=== RECORDS ===
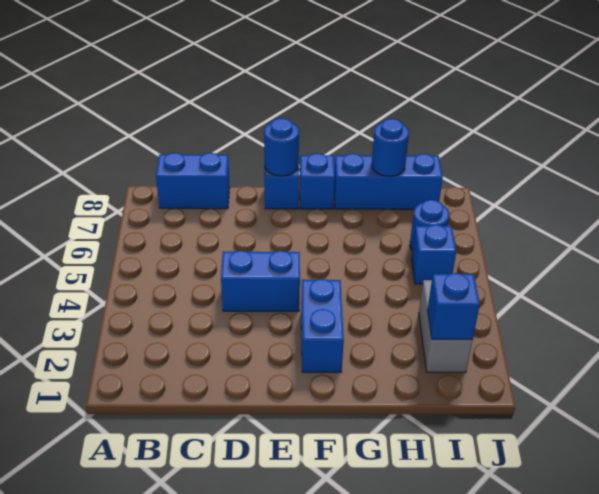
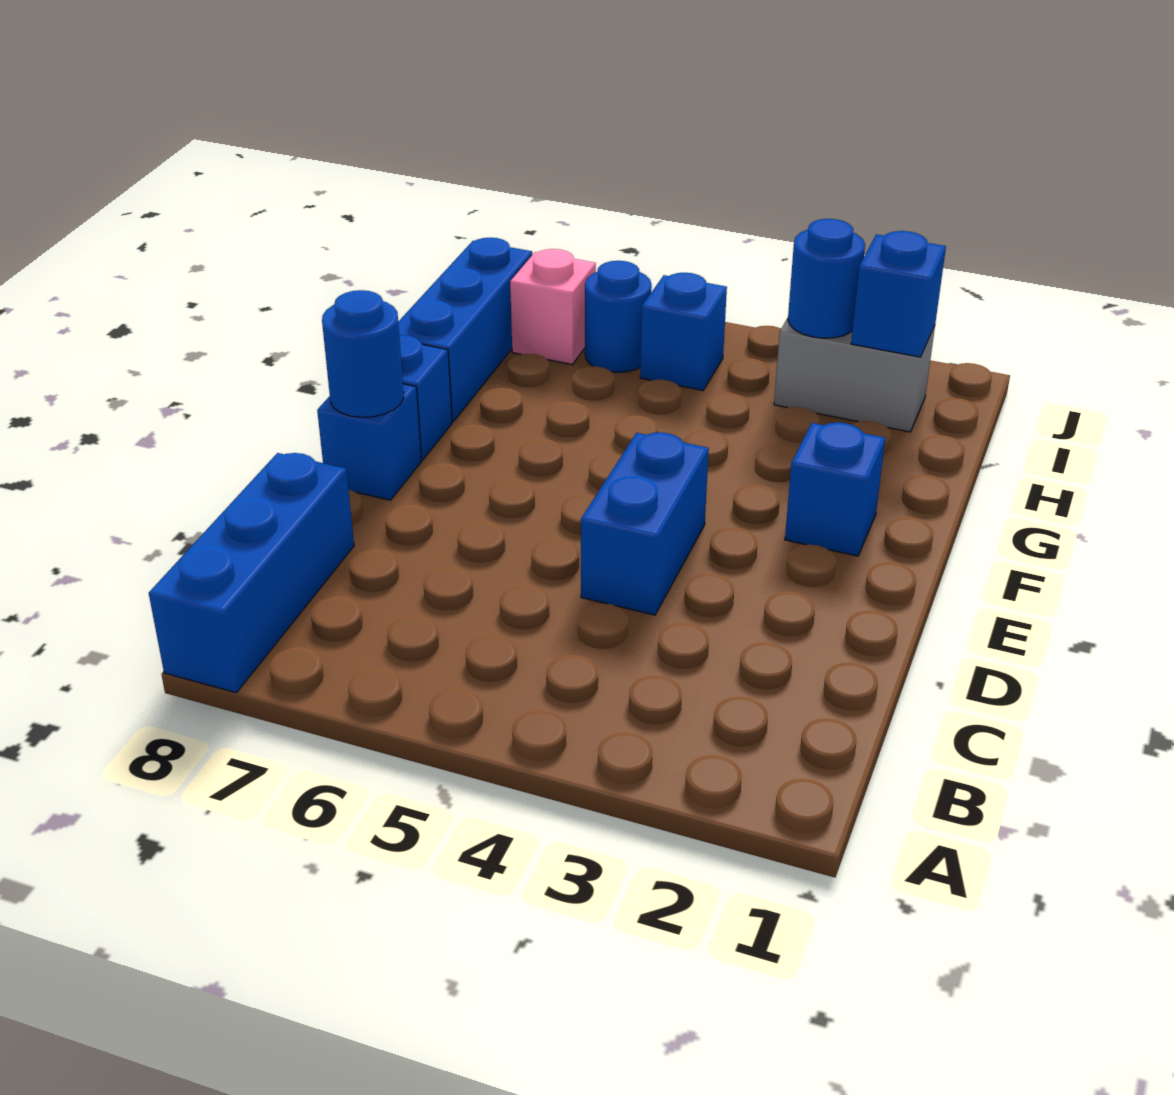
blue brick B8:C8 level 1 -> blue brick A8:C8 level 1
blue brick F2:F3 level 1 -> blue brick F2 level 1
blue round brick H8 level 2 -> blue round brick I3 level 2
none -> pink brick I7 level 1

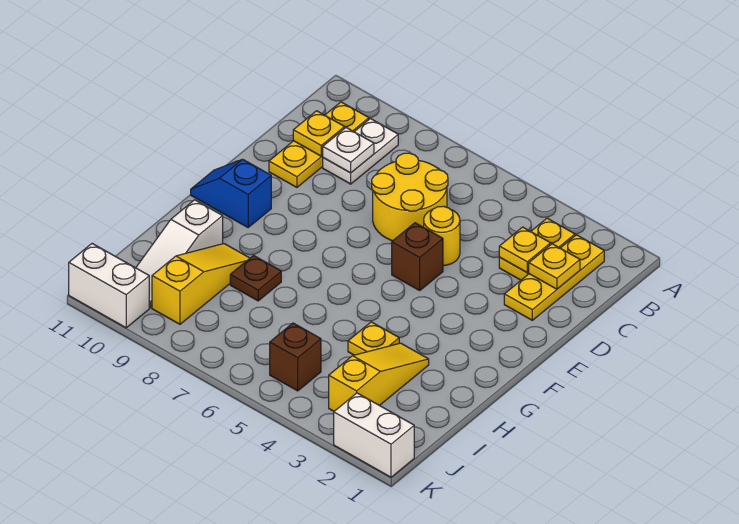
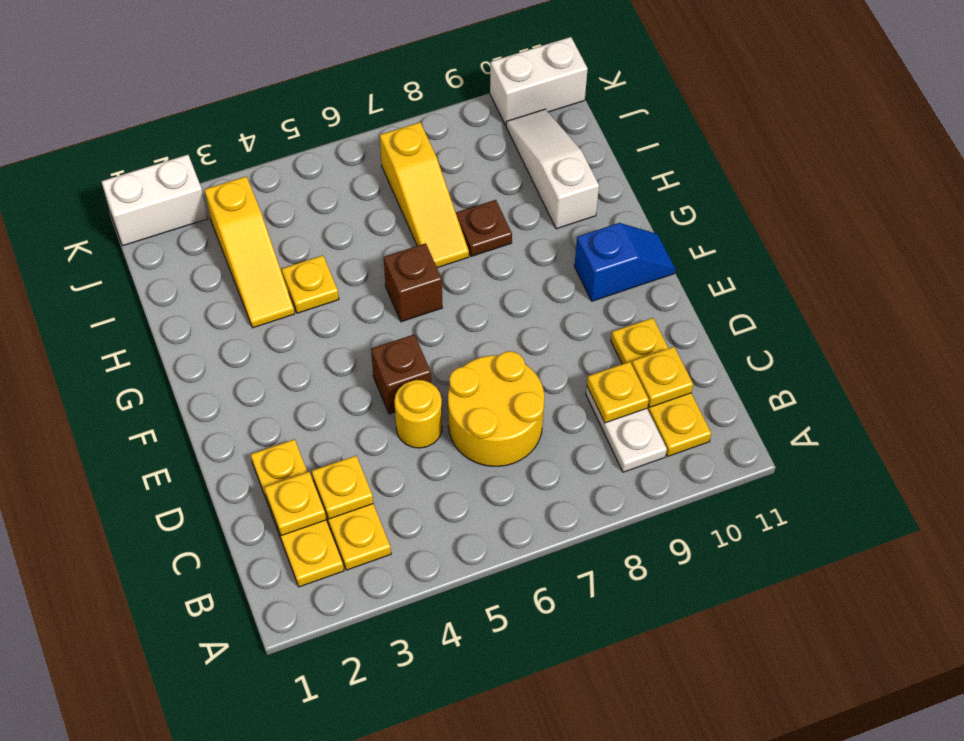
white plate C9 level 2 -> yellow plate C9 level 2
yellow slope H9:J9 level 1 top J -> yellow slope H7:J7 level 1 top J
brown brick J5 level 1 -> brown brick G6 level 1

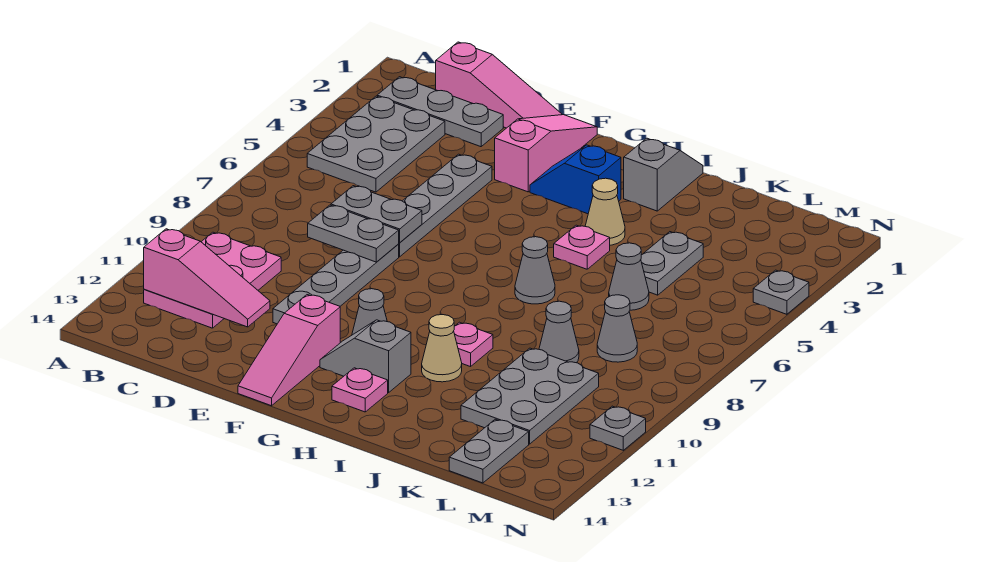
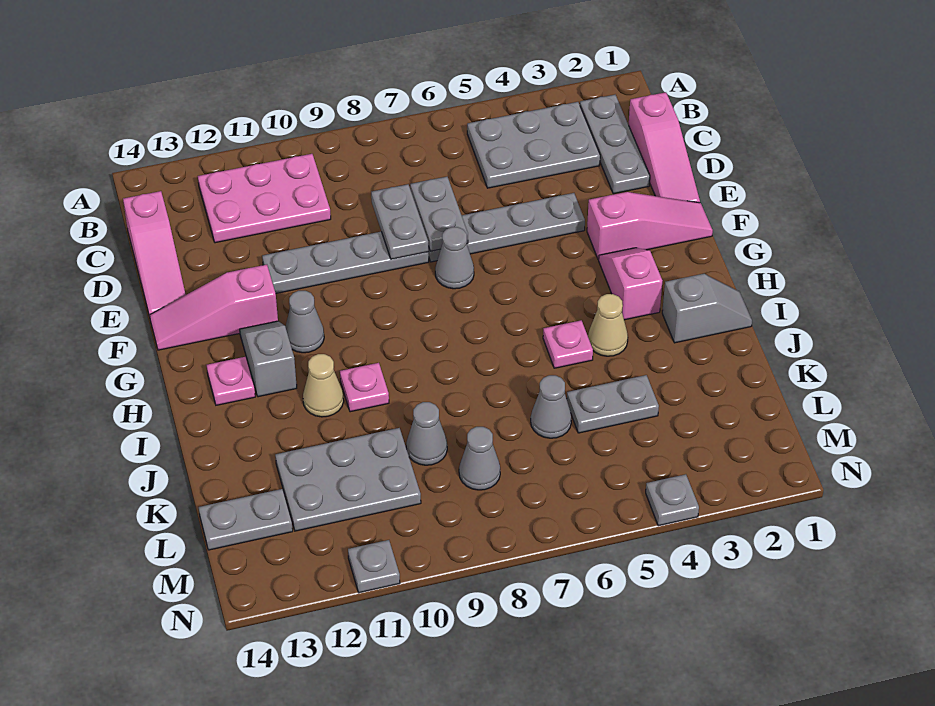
pink slope B12:D12 level 2 top B -> pink slope C14:E14 level 1 top C
blue slope G3:H3 level 1 top H -> pink slope G3:H3 level 1 top H
grey cone I7 level 1 -> grey cone F7 level 1

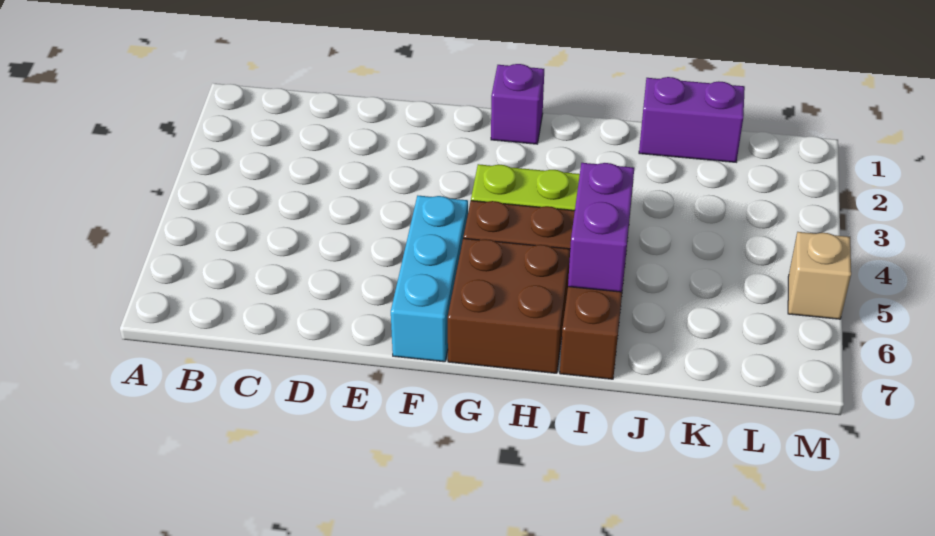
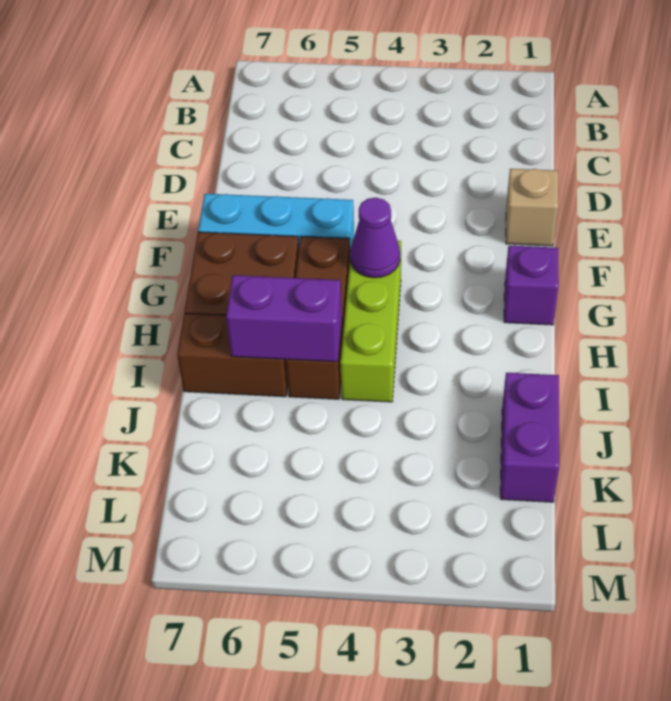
none -> purple cone G4 level 2
tan brick M5 level 1 -> tan brick E1 level 1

=== INSTRUCTIONS FOR THE TASK ===
Locate the line containing "blue round brick H8" in the records above, then output it and every line after it through the last, excluding pictures.

=== SOLUTION TO THE PROBLEM ===
blue round brick H8 level 2 -> blue round brick I3 level 2
none -> pink brick I7 level 1

white plate C9 level 2 -> yellow plate C9 level 2
yellow slope H9:J9 level 1 top J -> yellow slope H7:J7 level 1 top J
brown brick J5 level 1 -> brown brick G6 level 1

pink slope B12:D12 level 2 top B -> pink slope C14:E14 level 1 top C
blue slope G3:H3 level 1 top H -> pink slope G3:H3 level 1 top H
grey cone I7 level 1 -> grey cone F7 level 1

none -> purple cone G4 level 2
tan brick M5 level 1 -> tan brick E1 level 1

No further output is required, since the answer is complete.